Only lines containing "semicircle" belong in the answer, each copied from the entries below.

------------------------------------------------

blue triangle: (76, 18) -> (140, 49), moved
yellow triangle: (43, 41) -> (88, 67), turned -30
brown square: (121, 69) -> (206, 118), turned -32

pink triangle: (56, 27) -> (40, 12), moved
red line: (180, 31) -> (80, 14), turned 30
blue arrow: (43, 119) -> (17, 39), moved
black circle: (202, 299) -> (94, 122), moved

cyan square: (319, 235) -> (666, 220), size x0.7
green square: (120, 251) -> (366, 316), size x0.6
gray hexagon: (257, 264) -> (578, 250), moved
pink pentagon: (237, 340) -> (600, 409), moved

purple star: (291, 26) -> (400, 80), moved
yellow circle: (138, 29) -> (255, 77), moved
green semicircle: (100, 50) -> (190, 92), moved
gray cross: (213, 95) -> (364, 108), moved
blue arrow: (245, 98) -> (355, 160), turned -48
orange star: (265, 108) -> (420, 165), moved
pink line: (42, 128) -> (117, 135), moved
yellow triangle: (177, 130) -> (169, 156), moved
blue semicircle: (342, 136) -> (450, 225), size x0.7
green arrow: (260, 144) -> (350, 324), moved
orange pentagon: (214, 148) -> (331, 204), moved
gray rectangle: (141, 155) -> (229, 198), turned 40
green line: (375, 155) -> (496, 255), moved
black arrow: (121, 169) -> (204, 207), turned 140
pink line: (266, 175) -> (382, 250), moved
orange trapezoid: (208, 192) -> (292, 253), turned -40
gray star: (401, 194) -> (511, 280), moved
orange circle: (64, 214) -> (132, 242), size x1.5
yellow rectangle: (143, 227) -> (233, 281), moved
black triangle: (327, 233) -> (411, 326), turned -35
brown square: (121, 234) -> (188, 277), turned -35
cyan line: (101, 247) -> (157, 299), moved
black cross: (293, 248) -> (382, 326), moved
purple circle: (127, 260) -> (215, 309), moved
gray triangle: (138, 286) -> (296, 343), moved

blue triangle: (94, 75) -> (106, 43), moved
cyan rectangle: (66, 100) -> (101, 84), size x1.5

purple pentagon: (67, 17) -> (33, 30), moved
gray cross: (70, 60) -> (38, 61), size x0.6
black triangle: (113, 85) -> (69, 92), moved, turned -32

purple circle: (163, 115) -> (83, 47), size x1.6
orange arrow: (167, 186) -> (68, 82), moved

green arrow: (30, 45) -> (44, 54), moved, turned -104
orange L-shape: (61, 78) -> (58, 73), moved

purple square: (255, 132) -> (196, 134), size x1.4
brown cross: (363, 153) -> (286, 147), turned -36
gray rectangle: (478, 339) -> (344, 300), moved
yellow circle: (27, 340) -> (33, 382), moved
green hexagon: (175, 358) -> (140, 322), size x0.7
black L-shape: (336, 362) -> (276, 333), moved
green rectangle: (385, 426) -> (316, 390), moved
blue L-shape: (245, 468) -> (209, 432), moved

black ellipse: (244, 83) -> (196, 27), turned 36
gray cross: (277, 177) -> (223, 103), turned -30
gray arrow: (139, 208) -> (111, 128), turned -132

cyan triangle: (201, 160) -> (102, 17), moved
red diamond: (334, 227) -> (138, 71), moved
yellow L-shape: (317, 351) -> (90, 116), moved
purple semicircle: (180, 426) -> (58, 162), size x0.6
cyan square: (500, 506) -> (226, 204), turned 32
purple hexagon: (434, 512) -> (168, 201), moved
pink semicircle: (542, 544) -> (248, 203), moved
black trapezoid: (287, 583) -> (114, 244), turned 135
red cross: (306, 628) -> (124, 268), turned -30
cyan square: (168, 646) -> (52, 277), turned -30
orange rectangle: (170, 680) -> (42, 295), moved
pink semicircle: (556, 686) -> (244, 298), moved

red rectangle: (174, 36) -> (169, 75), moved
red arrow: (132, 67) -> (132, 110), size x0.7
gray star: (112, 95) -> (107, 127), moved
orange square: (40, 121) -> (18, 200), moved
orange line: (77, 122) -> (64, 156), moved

------------------------------------------------

Task response:
green semicircle: (100, 50) -> (190, 92), moved
blue semicircle: (342, 136) -> (450, 225), size x0.7
purple semicircle: (180, 426) -> (58, 162), size x0.6
pink semicircle: (542, 544) -> (248, 203), moved
pink semicircle: (556, 686) -> (244, 298), moved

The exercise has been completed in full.